• What is required: Give back the whole listing exactly, line by line.

______

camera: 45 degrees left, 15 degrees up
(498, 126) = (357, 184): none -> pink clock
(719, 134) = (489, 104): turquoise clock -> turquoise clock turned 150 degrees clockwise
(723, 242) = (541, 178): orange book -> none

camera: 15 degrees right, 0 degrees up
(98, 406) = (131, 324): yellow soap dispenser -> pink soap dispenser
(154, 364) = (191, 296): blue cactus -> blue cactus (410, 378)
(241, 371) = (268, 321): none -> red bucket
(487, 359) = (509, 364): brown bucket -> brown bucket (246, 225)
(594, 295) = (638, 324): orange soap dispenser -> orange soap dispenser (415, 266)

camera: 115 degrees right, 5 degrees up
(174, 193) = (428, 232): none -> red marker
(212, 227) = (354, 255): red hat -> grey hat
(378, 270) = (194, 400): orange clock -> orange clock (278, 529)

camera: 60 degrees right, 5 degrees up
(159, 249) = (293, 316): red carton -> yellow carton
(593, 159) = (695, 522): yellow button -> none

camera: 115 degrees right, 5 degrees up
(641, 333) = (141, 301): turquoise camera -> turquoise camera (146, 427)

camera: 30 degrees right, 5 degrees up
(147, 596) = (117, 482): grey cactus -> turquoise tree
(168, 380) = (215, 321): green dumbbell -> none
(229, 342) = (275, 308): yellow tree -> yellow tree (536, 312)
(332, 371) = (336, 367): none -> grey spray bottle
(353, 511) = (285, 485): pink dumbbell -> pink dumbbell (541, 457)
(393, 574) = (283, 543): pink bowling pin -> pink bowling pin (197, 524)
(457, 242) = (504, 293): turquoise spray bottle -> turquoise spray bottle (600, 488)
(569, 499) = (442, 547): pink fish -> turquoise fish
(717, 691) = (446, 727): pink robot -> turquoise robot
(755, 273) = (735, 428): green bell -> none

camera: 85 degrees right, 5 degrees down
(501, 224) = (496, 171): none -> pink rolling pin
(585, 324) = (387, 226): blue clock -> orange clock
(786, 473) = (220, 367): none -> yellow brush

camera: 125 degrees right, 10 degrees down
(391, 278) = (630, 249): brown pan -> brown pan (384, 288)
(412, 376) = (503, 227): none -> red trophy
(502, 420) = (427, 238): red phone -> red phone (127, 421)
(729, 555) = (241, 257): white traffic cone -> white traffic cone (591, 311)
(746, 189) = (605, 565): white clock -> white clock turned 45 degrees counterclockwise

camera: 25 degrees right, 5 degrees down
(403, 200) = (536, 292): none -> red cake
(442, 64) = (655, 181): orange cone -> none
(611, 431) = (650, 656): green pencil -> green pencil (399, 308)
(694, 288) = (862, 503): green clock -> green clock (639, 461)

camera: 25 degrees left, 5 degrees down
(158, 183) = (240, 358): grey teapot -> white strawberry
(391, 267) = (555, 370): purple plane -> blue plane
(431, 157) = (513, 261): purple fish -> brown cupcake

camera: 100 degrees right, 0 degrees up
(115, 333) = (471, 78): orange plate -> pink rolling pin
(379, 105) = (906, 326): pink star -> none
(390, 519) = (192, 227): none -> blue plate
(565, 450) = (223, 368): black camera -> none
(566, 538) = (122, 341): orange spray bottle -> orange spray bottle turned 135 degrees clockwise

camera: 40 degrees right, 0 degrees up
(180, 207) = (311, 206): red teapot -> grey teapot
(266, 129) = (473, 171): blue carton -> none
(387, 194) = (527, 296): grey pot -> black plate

______

• Reply:
camera: 45 degrees left, 15 degrees up
(498, 126) = (357, 184): none -> pink clock
(719, 134) = (489, 104): turquoise clock -> turquoise clock turned 150 degrees clockwise
(723, 242) = (541, 178): orange book -> none

camera: 15 degrees right, 0 degrees up
(98, 406) = (131, 324): yellow soap dispenser -> pink soap dispenser
(154, 364) = (191, 296): blue cactus -> blue cactus (410, 378)
(241, 371) = (268, 321): none -> red bucket
(487, 359) = (509, 364): brown bucket -> brown bucket (246, 225)
(594, 295) = (638, 324): orange soap dispenser -> orange soap dispenser (415, 266)

camera: 115 degrees right, 5 degrees up
(174, 193) = (428, 232): none -> red marker
(212, 227) = (354, 255): red hat -> grey hat
(378, 270) = (194, 400): orange clock -> orange clock (278, 529)

camera: 60 degrees right, 5 degrees up
(159, 249) = (293, 316): red carton -> yellow carton
(593, 159) = (695, 522): yellow button -> none

camera: 115 degrees right, 5 degrees up
(641, 333) = (141, 301): turquoise camera -> turquoise camera (146, 427)

camera: 30 degrees right, 5 degrees up
(147, 596) = (117, 482): grey cactus -> turquoise tree
(168, 380) = (215, 321): green dumbbell -> none
(229, 342) = (275, 308): yellow tree -> yellow tree (536, 312)
(332, 371) = (336, 367): none -> grey spray bottle
(353, 511) = (285, 485): pink dumbbell -> pink dumbbell (541, 457)
(393, 574) = (283, 543): pink bowling pin -> pink bowling pin (197, 524)
(457, 242) = (504, 293): turquoise spray bottle -> turquoise spray bottle (600, 488)
(569, 499) = (442, 547): pink fish -> turquoise fish
(717, 691) = (446, 727): pink robot -> turquoise robot
(755, 273) = (735, 428): green bell -> none

camera: 85 degrees right, 5 degrees down
(501, 224) = (496, 171): none -> pink rolling pin
(585, 324) = (387, 226): blue clock -> orange clock
(786, 473) = (220, 367): none -> yellow brush

camera: 125 degrees right, 10 degrees down
(391, 278) = (630, 249): brown pan -> brown pan (384, 288)
(412, 376) = (503, 227): none -> red trophy
(502, 420) = (427, 238): red phone -> red phone (127, 421)
(729, 555) = (241, 257): white traffic cone -> white traffic cone (591, 311)
(746, 189) = (605, 565): white clock -> white clock turned 45 degrees counterclockwise

camera: 25 degrees right, 5 degrees down
(403, 200) = (536, 292): none -> red cake
(442, 64) = (655, 181): orange cone -> none
(611, 431) = (650, 656): green pencil -> green pencil (399, 308)
(694, 288) = (862, 503): green clock -> green clock (639, 461)

camera: 25 degrees left, 5 degrees down
(158, 183) = (240, 358): grey teapot -> white strawberry
(391, 267) = (555, 370): purple plane -> blue plane
(431, 157) = (513, 261): purple fish -> brown cupcake

camera: 100 degrees right, 0 degrees up
(115, 333) = (471, 78): orange plate -> pink rolling pin
(379, 105) = (906, 326): pink star -> none
(390, 519) = (192, 227): none -> blue plate
(565, 450) = (223, 368): black camera -> none
(566, 538) = (122, 341): orange spray bottle -> orange spray bottle turned 135 degrees clockwise

camera: 40 degrees right, 0 degrees up
(180, 207) = (311, 206): red teapot -> grey teapot
(266, 129) = (473, 171): blue carton -> none
(387, 194) = (527, 296): grey pot -> black plate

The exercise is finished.